### [Exercise directions]
From the data, copy out every line in which the word "türkis" appears.

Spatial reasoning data
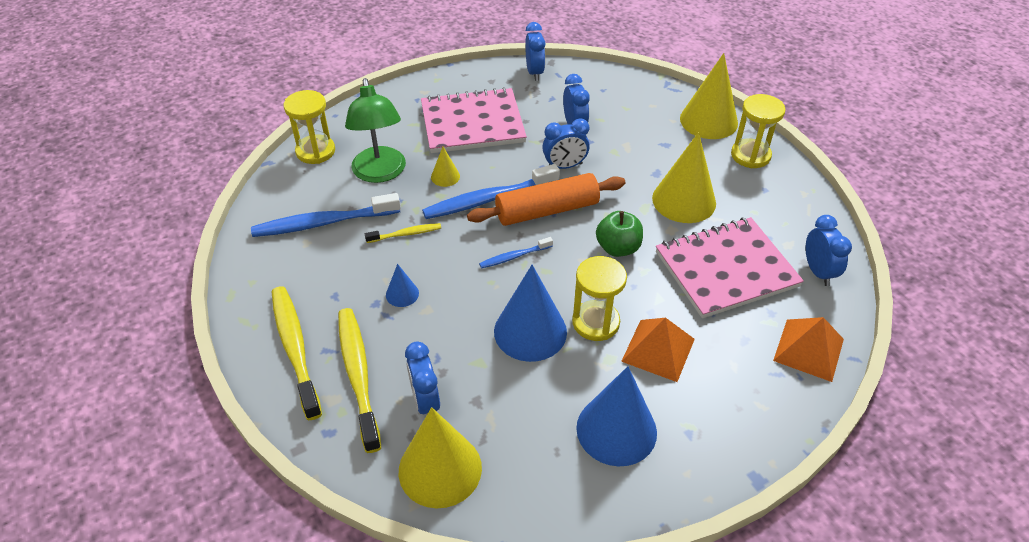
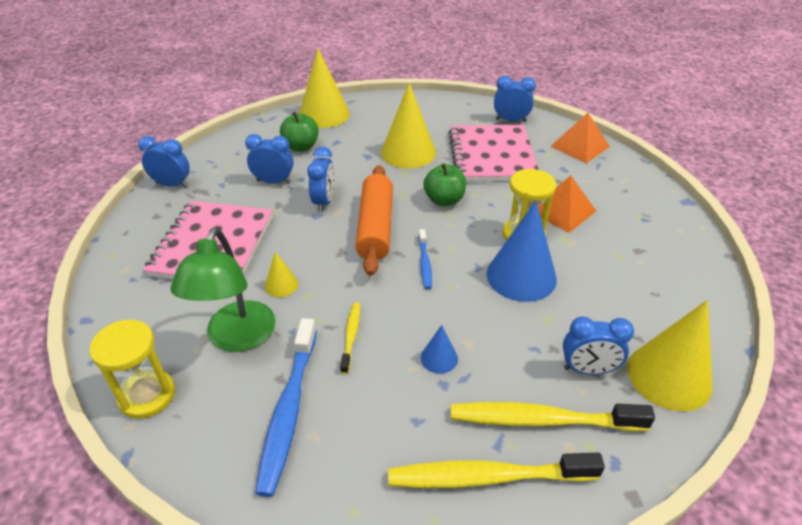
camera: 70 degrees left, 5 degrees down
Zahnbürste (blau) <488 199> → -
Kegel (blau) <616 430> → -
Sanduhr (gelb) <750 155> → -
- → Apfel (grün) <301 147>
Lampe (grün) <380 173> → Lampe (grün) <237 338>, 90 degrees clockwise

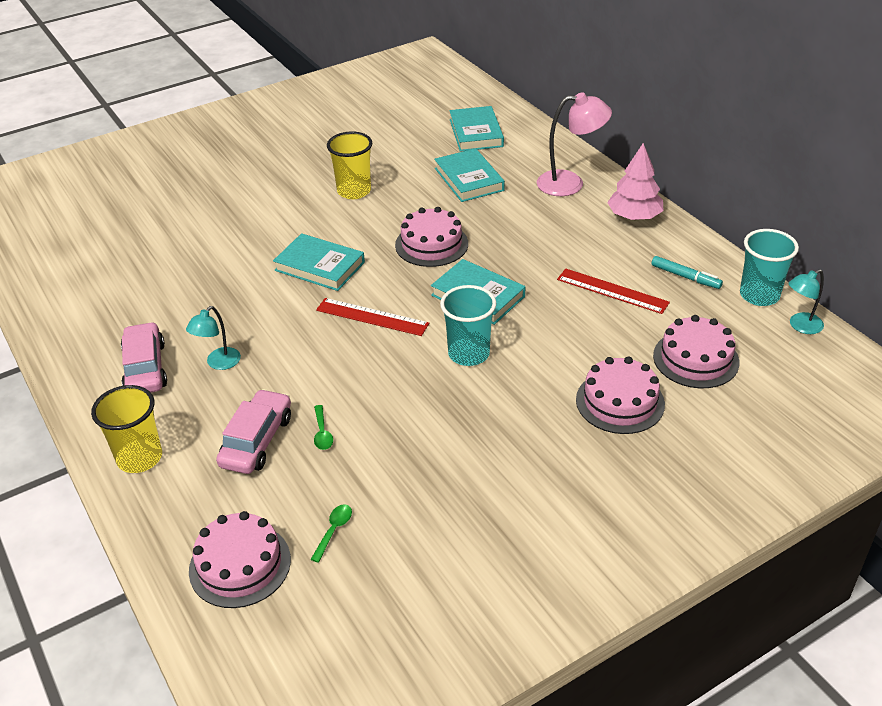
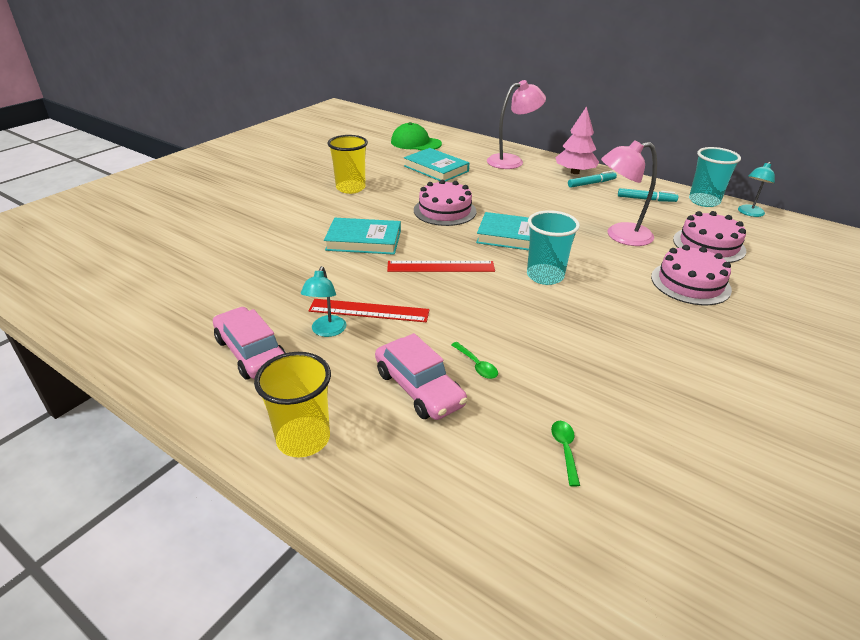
camera: 25 degrees left, 5 degrees down
Kuchen (rosa) <240 565> → -
- → Filzstift (türkis) <591 183>
- → Lampe (rosa) <620 235>
Lineal (rot) <612 291> → Lineal (rot) <369 311>, shifted
Buch (türkis) <476 133> → Kappe (grün) <416 143>
Auto (rosa) <257 441> → Auto (rosa) <419 388>, 150 degrees clockwise

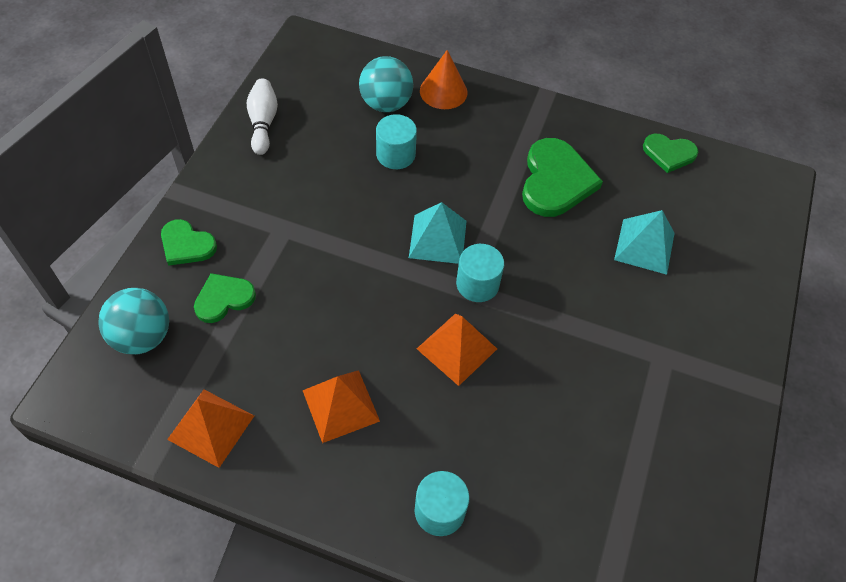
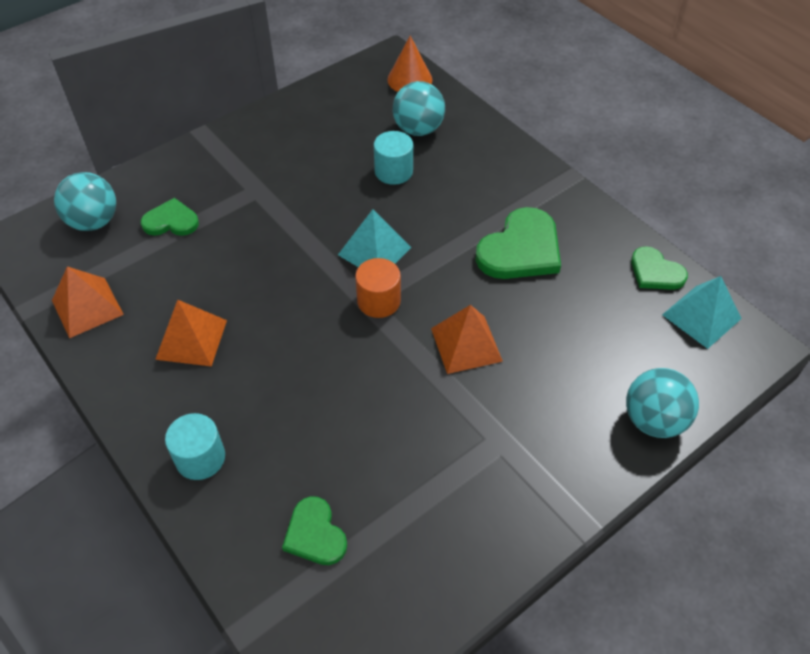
camera: 35 degrees right, 5 degrees down
Bowlingkegel (weiß) <263 123> → -
- → Ball (türkis) <653 420>
Herz (grün) <186 245> → Herz (grün) <315 534>, shifted
Pyramide (orange) <457 349> → Pyramide (orange) <466 344>, shifted
Kegel (orange) <443 91> → Kegel (orange) <409 79>, shifted
Pyramide (türkis) <644 246> → Pyramide (türkis) <701 316>, shifted
Vollzylinder (türkis) <477 284> → Vollzylinder (orange) <379 301>

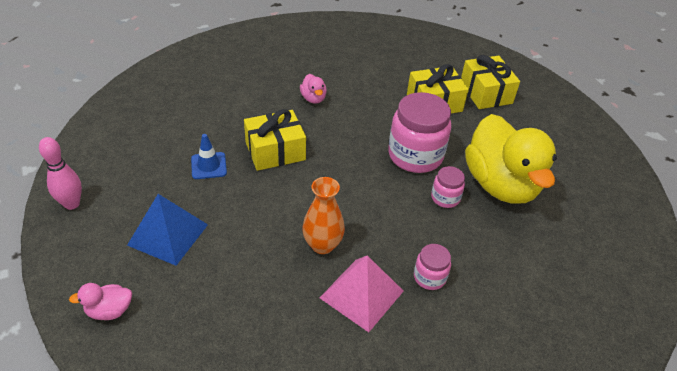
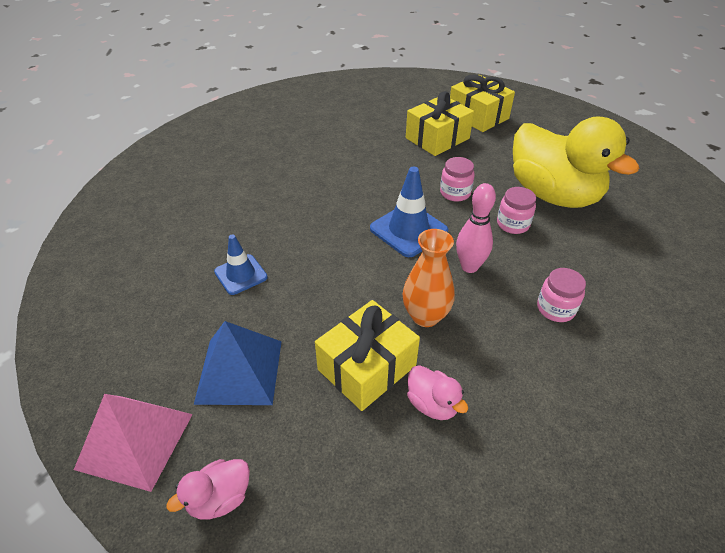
camera: 20 degrees left, 0 degrees up
- → Leitkegel (blau) <408 230>
Bowlingkegel (rosa) <72 204> → Bowlingkegel (rosa) <469 267>, shifted
Geschenk (gelb) <275 151> → Geschenk (gelb) <367 367>, shifted
Ente (rosa) <313 98> → Ente (rosa) <432 404>, shifted
Pyramide (rosa) <362 294> → Pyramide (rosa) <135 440>, shifted
Einmachglas (rosa) <415 155> → Einmachglas (rosa) <455 193>, x0.50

### [Exercise answer]
- → Filzstift (türkis) <591 183>
Buch (türkis) <476 133> → Kappe (grün) <416 143>
- → Ball (türkis) <653 420>
Pyramide (türkis) <644 246> → Pyramide (türkis) <701 316>, shifted
Vollzylinder (türkis) <477 284> → Vollzylinder (orange) <379 301>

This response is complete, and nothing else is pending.